» Your task: Find and copy every line in the records that includes the string "huevo".

» Source data:
BEGIN
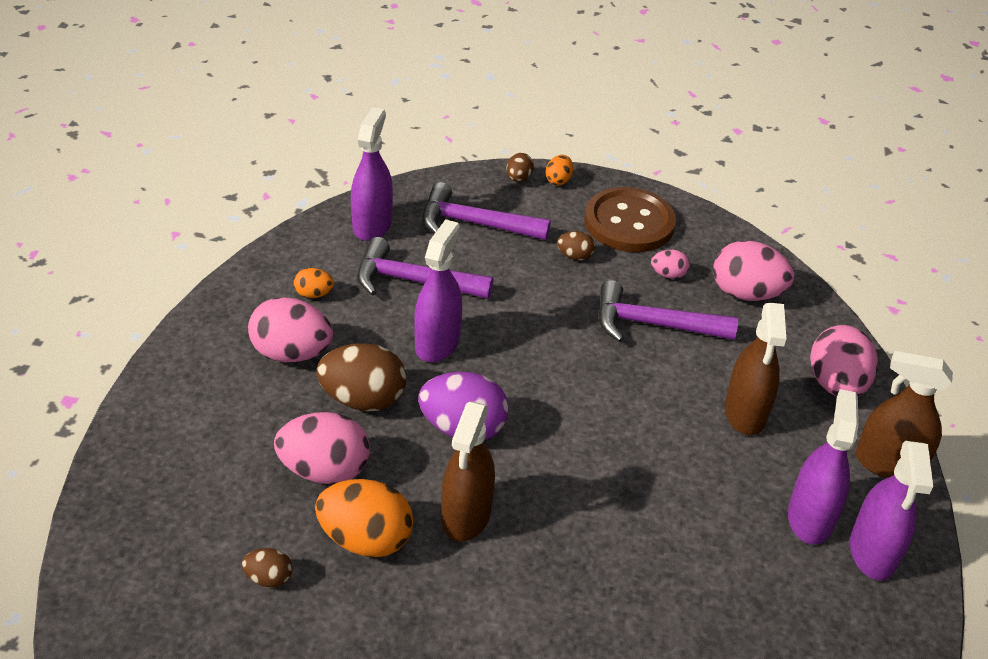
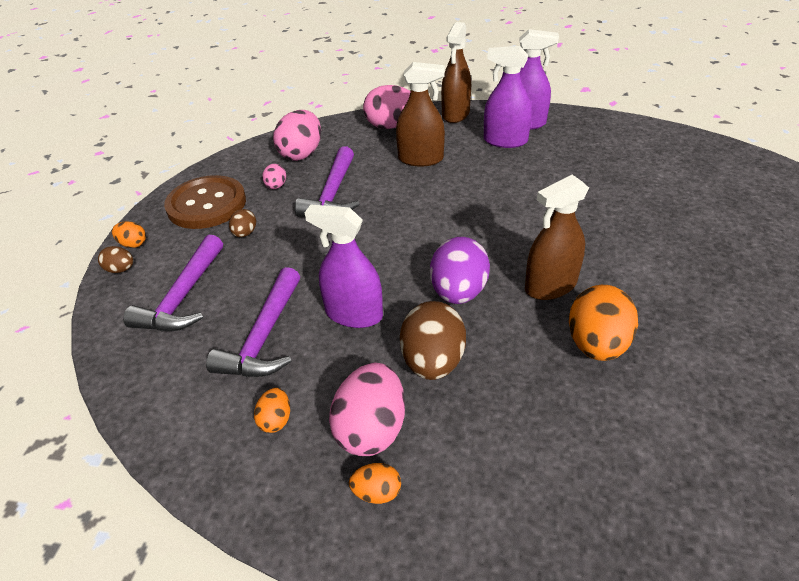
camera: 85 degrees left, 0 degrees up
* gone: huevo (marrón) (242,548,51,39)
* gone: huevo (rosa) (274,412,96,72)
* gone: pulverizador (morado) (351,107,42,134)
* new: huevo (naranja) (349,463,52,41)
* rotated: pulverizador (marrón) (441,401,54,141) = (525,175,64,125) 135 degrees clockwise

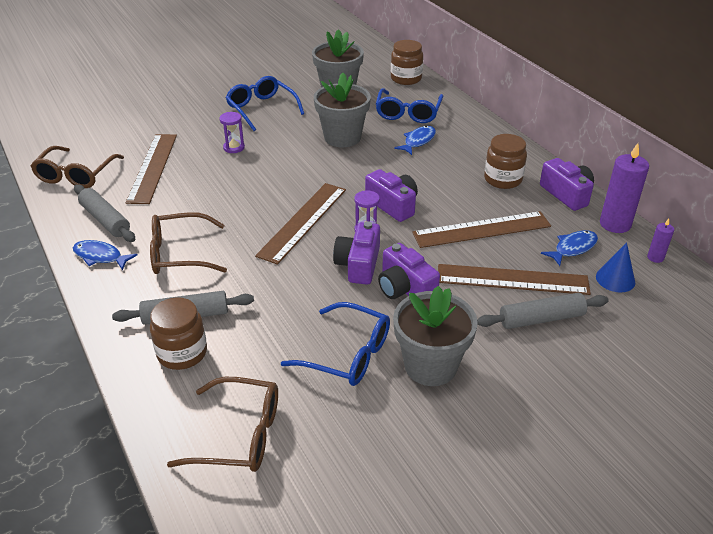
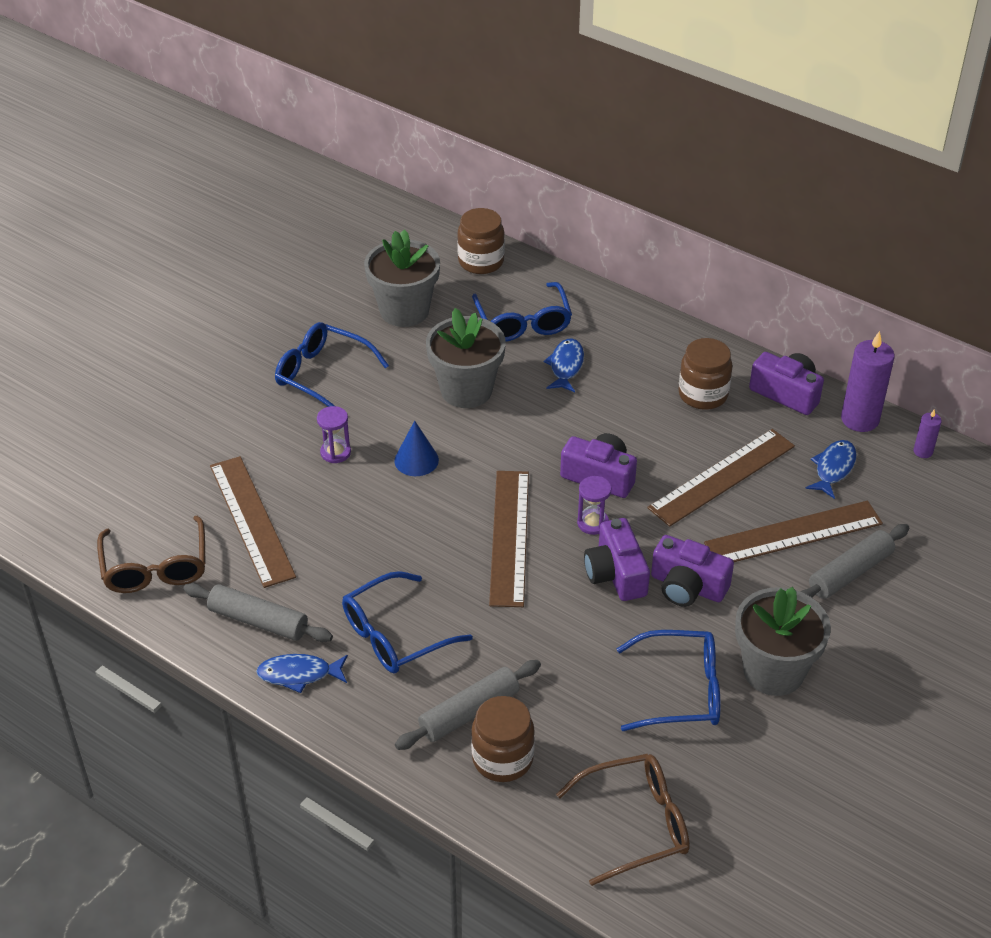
camera: 25 degrees left, 5 degrees up
* shifted: cono (azul) (596,242,39,50) to (394,421,45,55)
* repainted: gafas (marrón) (150,212,77,62) to gafas (azul) (342,571,131,103)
END
» Exercise solution:
* gone: huevo (marrón) (242,548,51,39)
* gone: huevo (rosa) (274,412,96,72)
* new: huevo (naranja) (349,463,52,41)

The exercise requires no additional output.